EXERCISE GOAL: Using only the entries below, output the lines starting at the one containing "none -> yellow round brick I5:J6 level 1" and ending at the one containing "none -> orange cone K1 level 2", exactly and inclusive of both, omitting the pictures.

(Records drawn from a dataset)
__________________________________________________

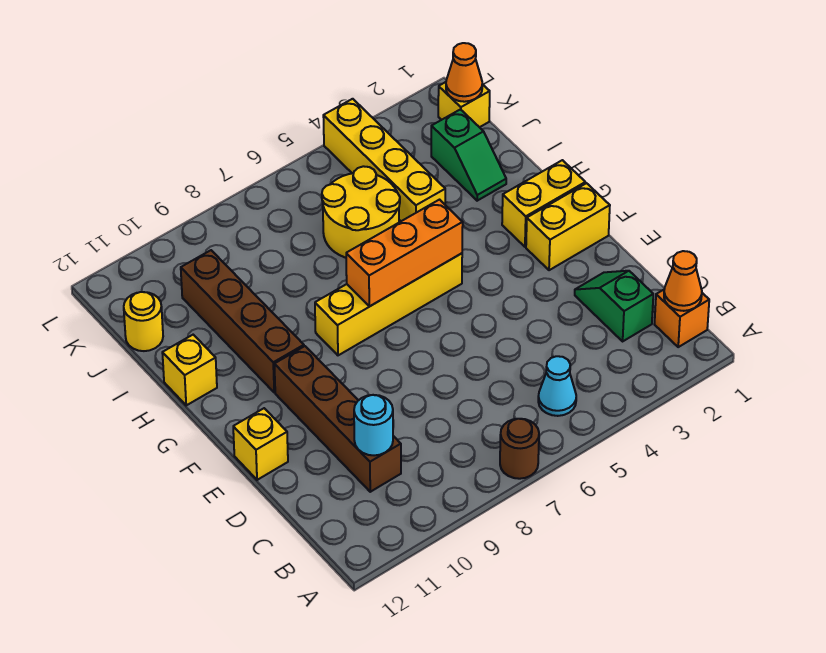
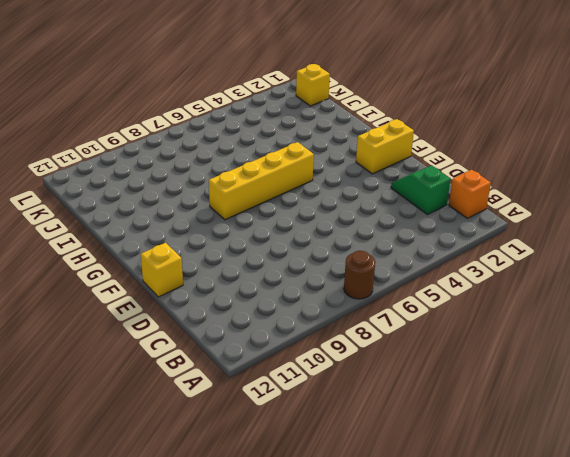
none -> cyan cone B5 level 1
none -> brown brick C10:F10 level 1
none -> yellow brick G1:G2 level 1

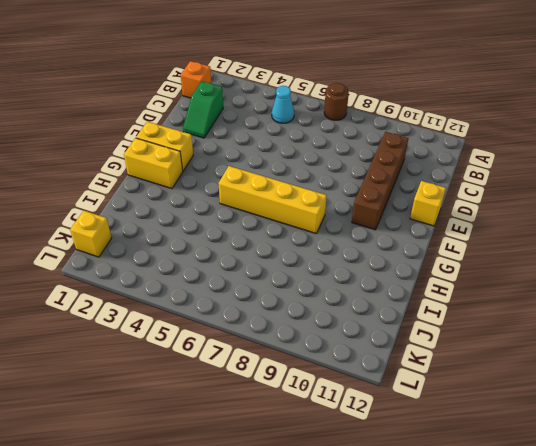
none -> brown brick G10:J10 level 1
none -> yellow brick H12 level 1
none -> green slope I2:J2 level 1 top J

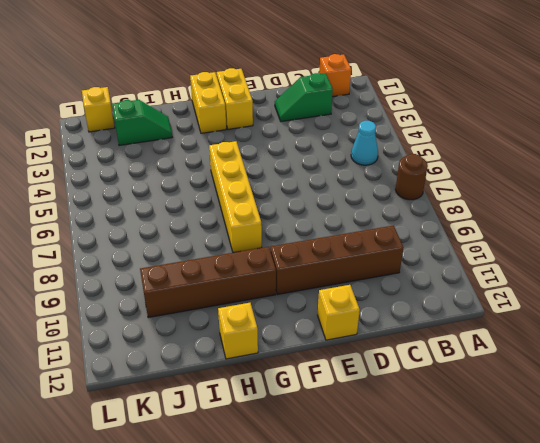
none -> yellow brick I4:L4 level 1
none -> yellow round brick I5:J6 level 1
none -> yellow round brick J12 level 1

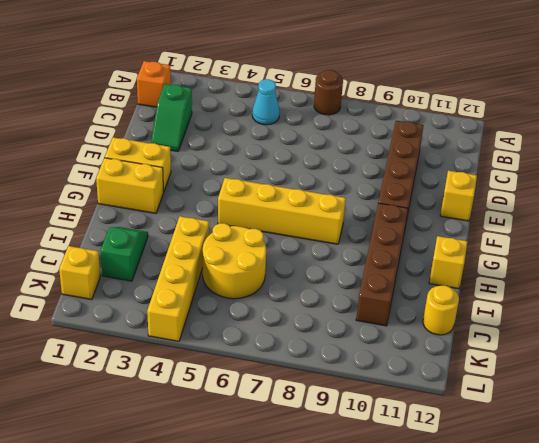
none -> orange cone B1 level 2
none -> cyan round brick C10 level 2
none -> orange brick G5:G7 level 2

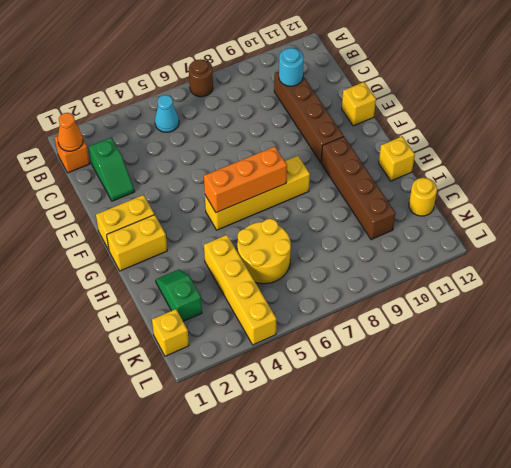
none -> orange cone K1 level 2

__________________________________________________

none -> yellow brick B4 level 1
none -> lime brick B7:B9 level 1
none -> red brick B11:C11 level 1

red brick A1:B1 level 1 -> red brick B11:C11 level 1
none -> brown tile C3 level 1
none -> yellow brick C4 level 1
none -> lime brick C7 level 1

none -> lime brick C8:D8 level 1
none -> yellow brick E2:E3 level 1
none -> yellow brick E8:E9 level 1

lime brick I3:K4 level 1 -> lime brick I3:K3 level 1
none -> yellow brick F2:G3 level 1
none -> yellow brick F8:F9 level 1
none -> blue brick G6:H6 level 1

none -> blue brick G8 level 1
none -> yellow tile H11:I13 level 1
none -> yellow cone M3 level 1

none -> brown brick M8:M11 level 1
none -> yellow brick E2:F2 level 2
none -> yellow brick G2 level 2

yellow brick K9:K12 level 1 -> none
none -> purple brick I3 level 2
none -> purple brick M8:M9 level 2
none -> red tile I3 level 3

__________________________________________________

TASK RESULT:
none -> yellow round brick I5:J6 level 1
none -> yellow round brick J12 level 1

none -> orange cone B1 level 2
none -> cyan round brick C10 level 2
none -> orange brick G5:G7 level 2

none -> orange cone K1 level 2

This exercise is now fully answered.